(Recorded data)
[Start of Attachment]

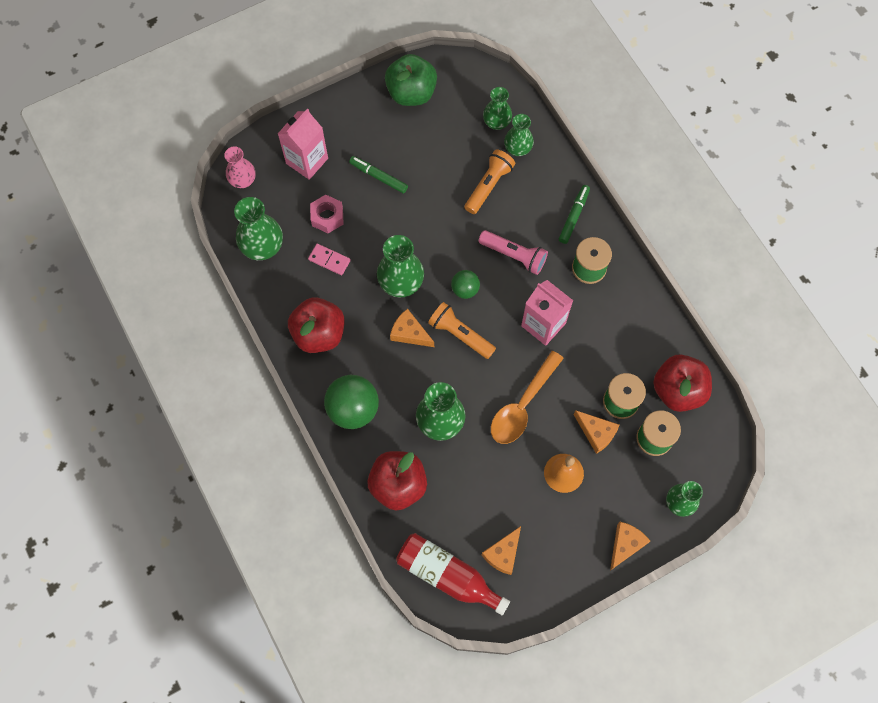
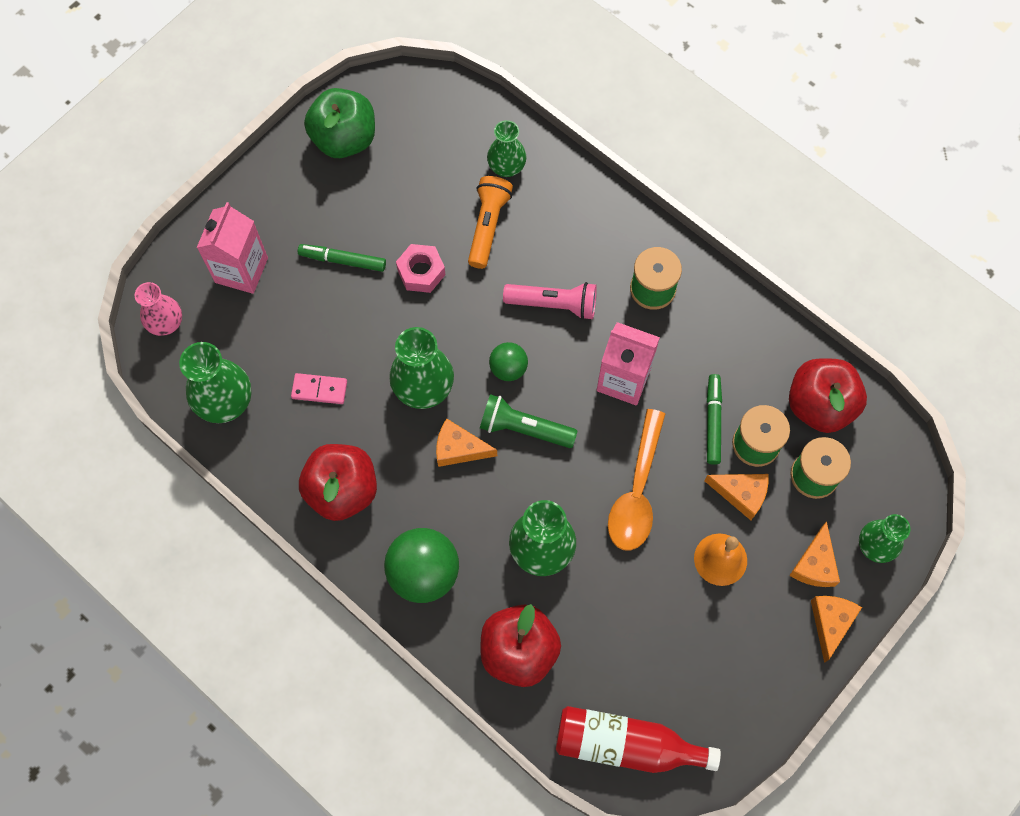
camera: 20 degrees left, 0 degrees up
(327, 217) = (295, 334): pink nut -> pink nut (421, 272)
(460, 334) = (524, 428): orange flashlight -> green flashlight
(496, 122) = (467, 142): green vase -> none
(503, 554) = (685, 690): orange cheese -> orange cheese (814, 564)
(574, 216) = (609, 230): green marker -> green marker (713, 421)

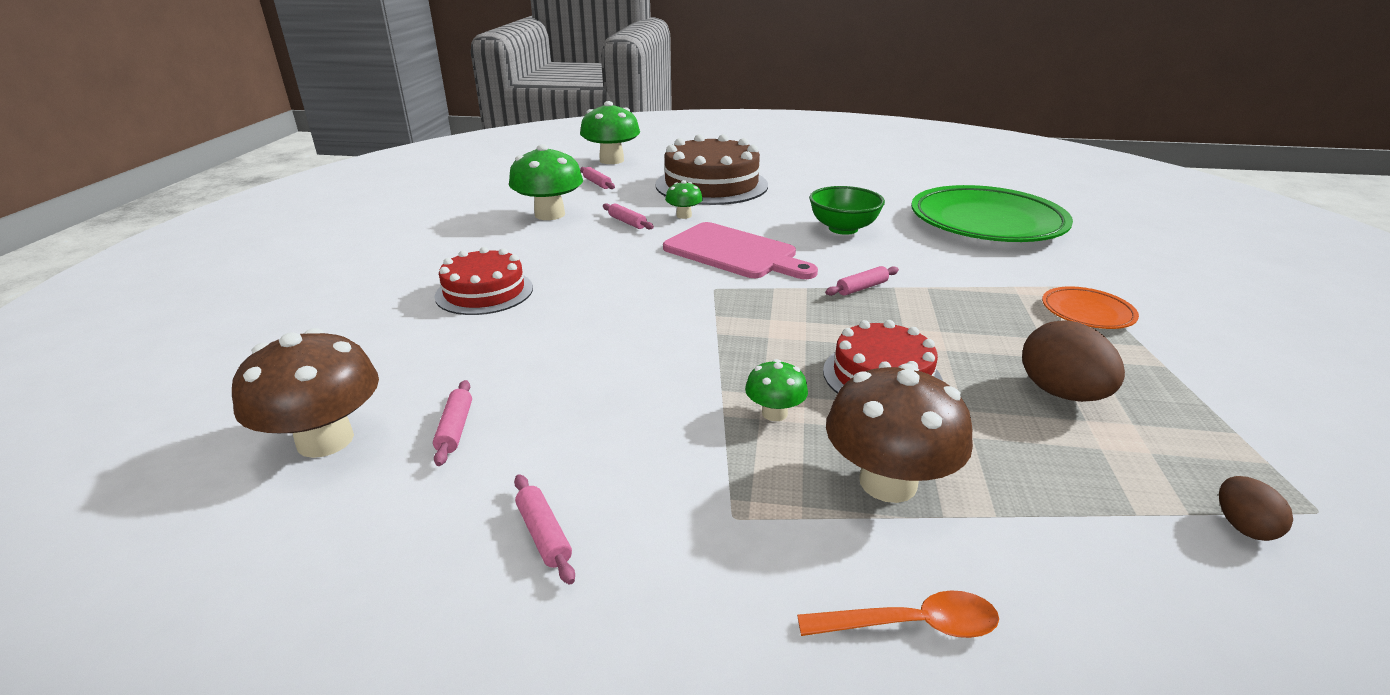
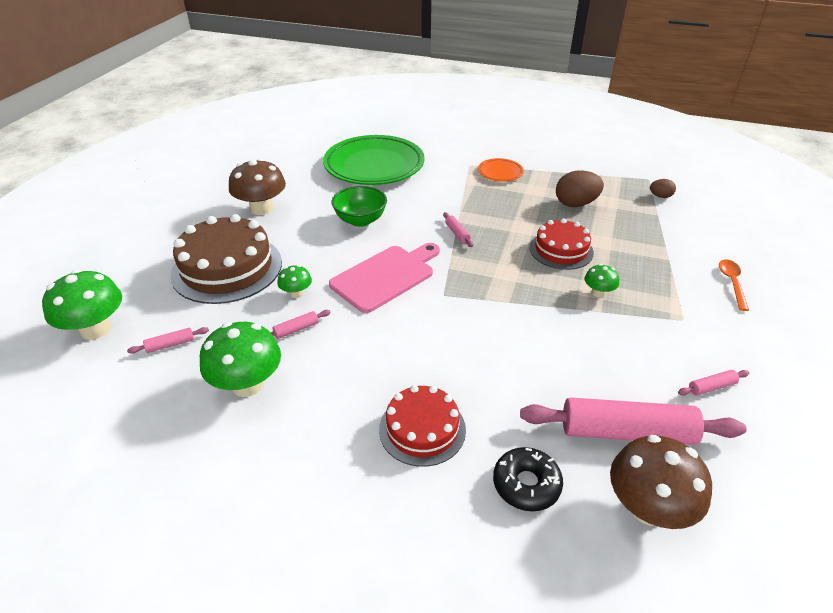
camera: 80 degrees left, 10 degrees up
(393, 353) = (526, 484): none -> black donut
(455, 429) = (626, 432): pink rolling pin -> pink rolling pin, size x2.41
(888, 482) = (650, 269): brown mushroom -> brown mushroom (261, 208)

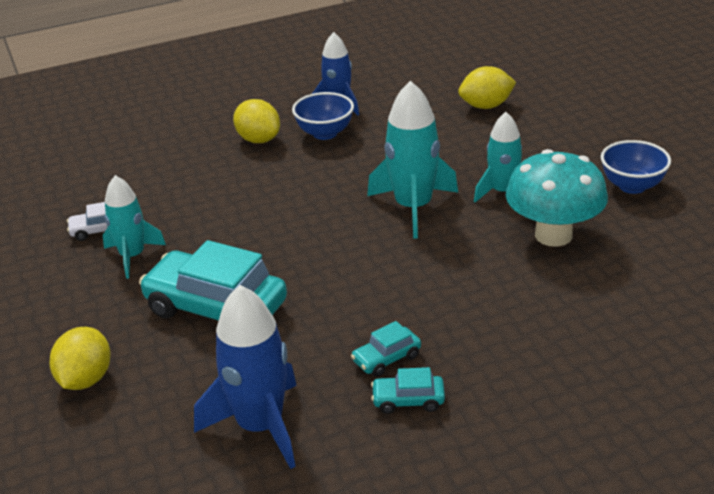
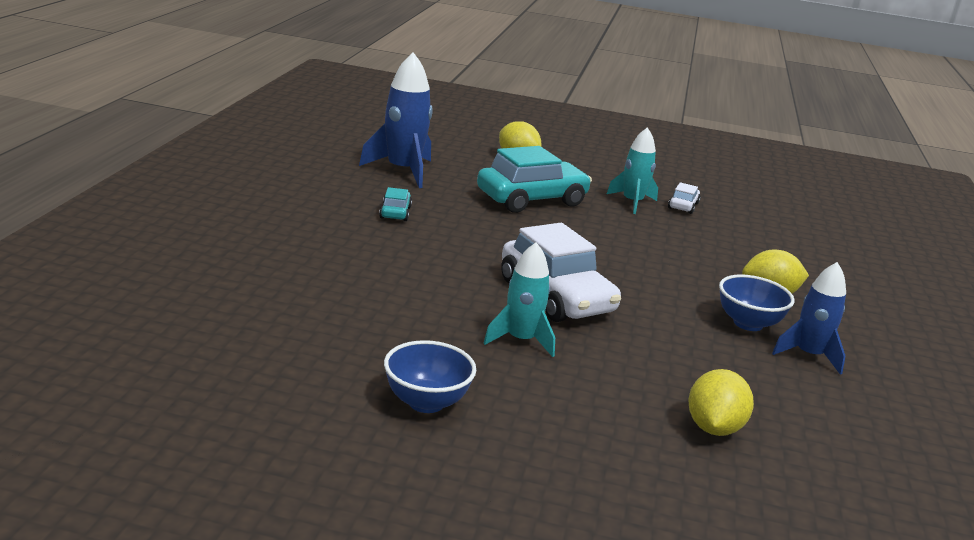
camera: 120 degrees right, 10 degrees down
(408, 400) = (349, 202): turquoise car -> none
(413, 208) = (556, 296): turquoise rocket -> white car
(553, 235) = (420, 322): turquoise mushroom -> none

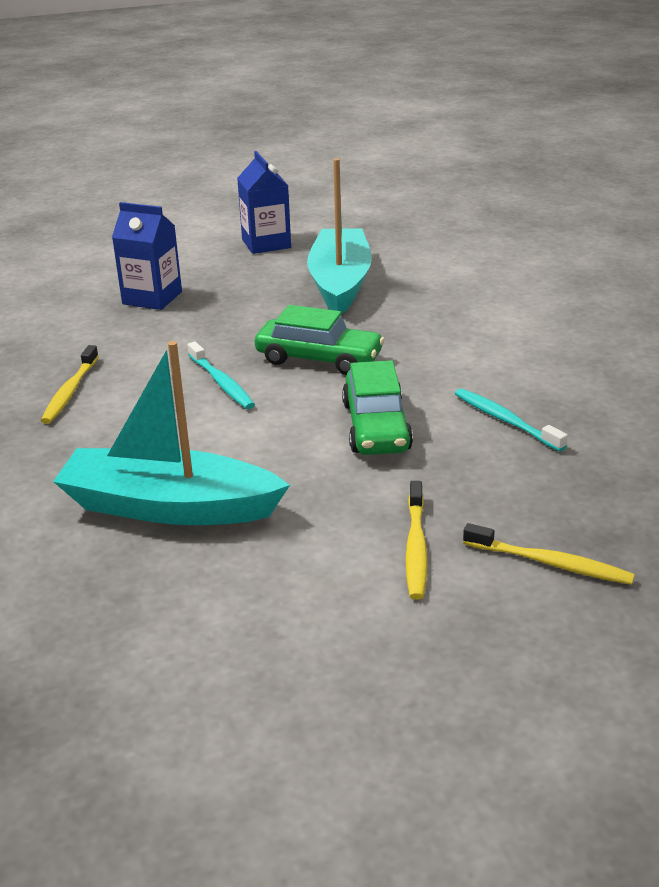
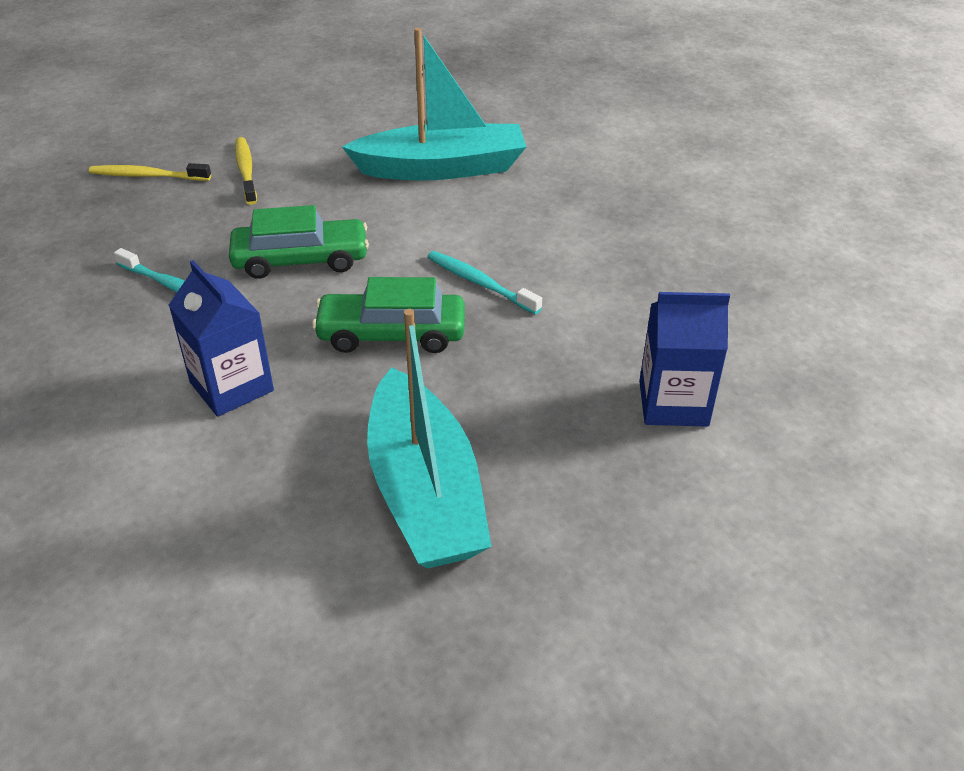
camera: 160 degrees right, 10 degrees up
(70, 391) = (622, 248): yellow toothbrush -> none
(266, 243) = (610, 594): blue carton -> blue carton (231, 386)
(376, 426) = (301, 260): green car -> green car turned 105 degrees clockwise

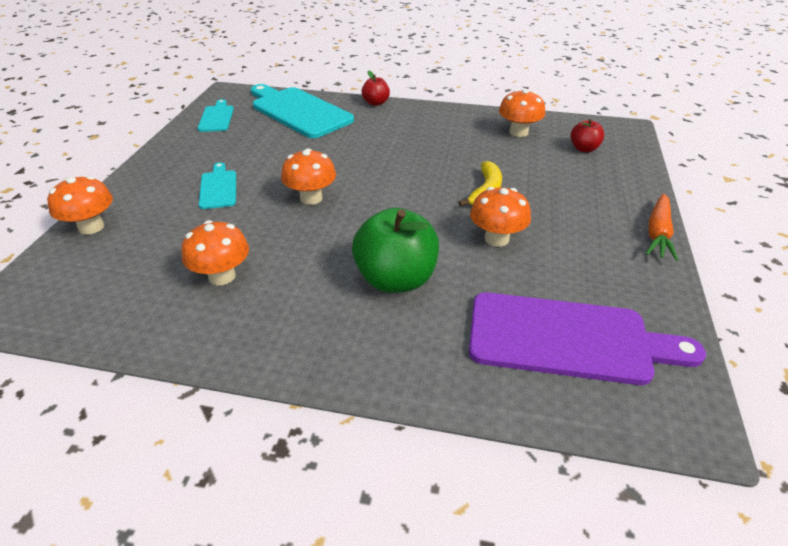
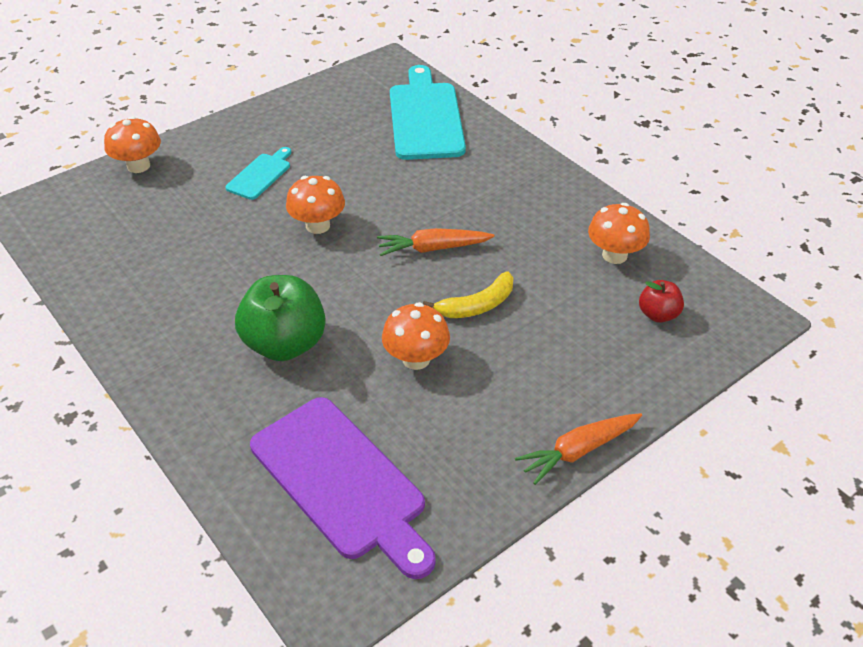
camera: 40 degrees right, 5 degrees up
(216, 117) = (345, 91): turquoise cutting board -> none
(222, 276) = (173, 263): orange mushroom -> none
(376, 103) = (514, 141): red apple -> none
(411, 175) = (433, 248): none -> orange carrot

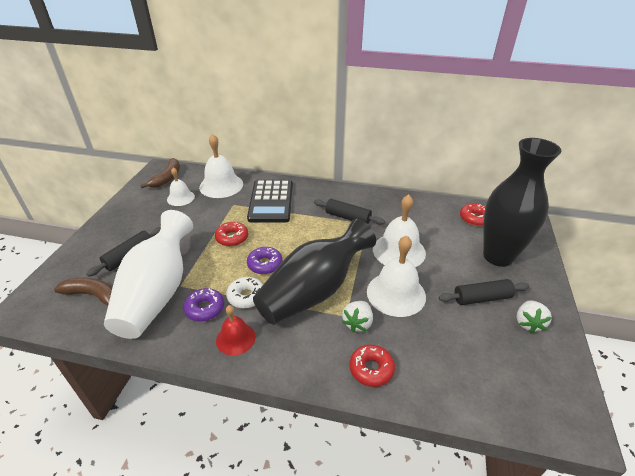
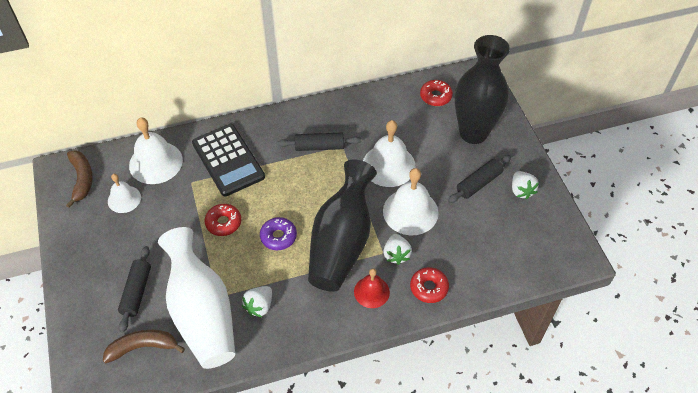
camera: 30 degrees left, 15 degrees up
(205, 309) = (259, 306): purple donut -> white strawberry
(235, 338) = (307, 318): red bell -> red bell (371, 292)
(246, 296) = (286, 276): white donut -> none

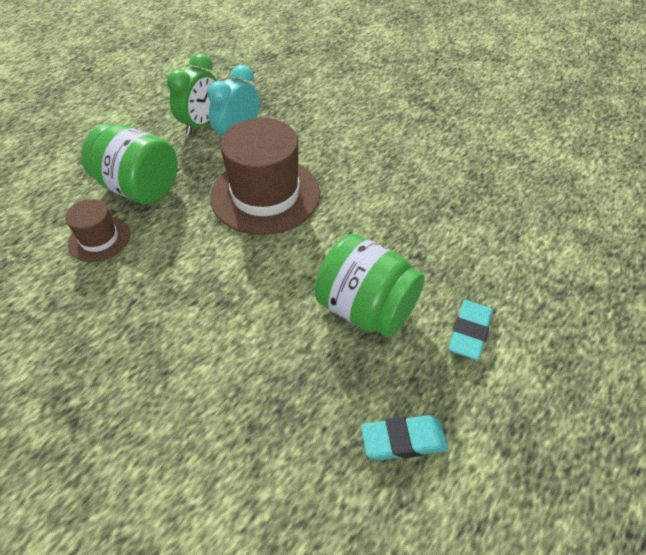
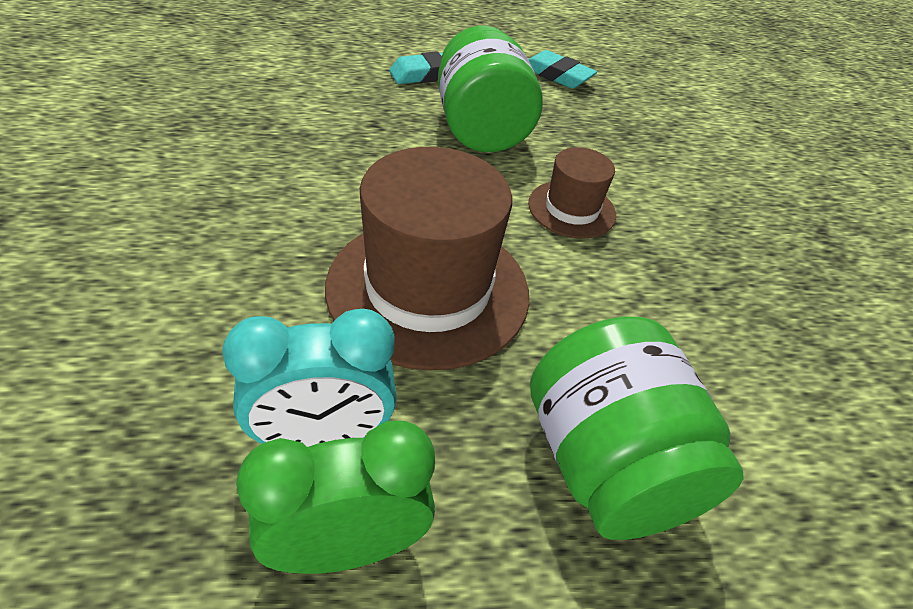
camera: 140 degrees left, 5 degrees down
(99, 239) = (730, 409): brown hat -> brown hat (571, 209)

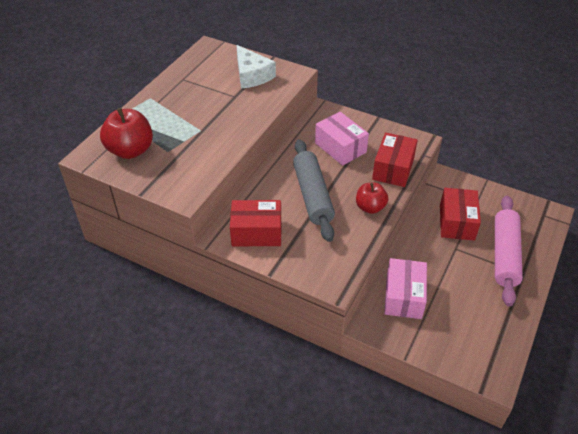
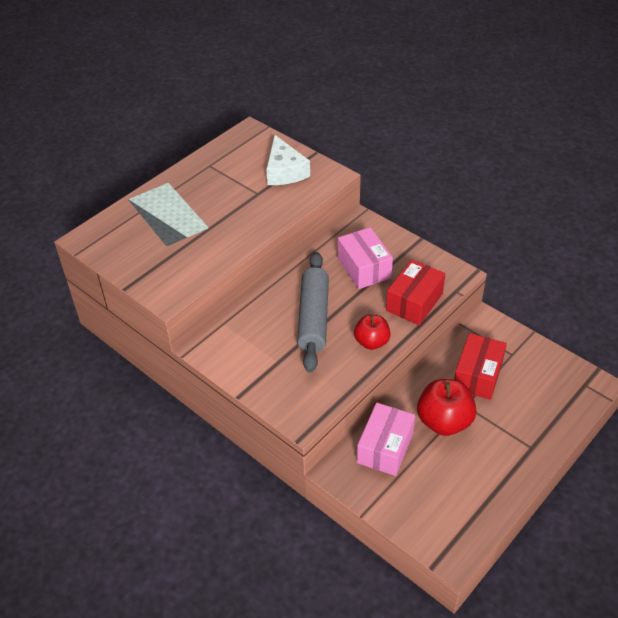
camera: 15 degrees right, 0 degrees up
(130, 150) = (129, 239): red apple -> red apple (444, 421)
(256, 232) = (239, 349): red box -> none
(504, 255) = (519, 422): pink rolling pin -> none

[End of Attachment]

# INSTRUCTIONS FOR THE TASK
Every line from the one containing "(411, 175) = (433, 248): none" through the end of the entries above is to be copied exactly; pictures are to be left out.

# EXERCISE OUTPUT
(411, 175) = (433, 248): none -> orange carrot

camera: 30 degrees left, 15 degrees up
(205, 309) = (259, 306): purple donut -> white strawberry
(235, 338) = (307, 318): red bell -> red bell (371, 292)
(246, 296) = (286, 276): white donut -> none

camera: 140 degrees left, 5 degrees down
(99, 239) = (730, 409): brown hat -> brown hat (571, 209)

camera: 15 degrees right, 0 degrees up
(130, 150) = (129, 239): red apple -> red apple (444, 421)
(256, 232) = (239, 349): red box -> none
(504, 255) = (519, 422): pink rolling pin -> none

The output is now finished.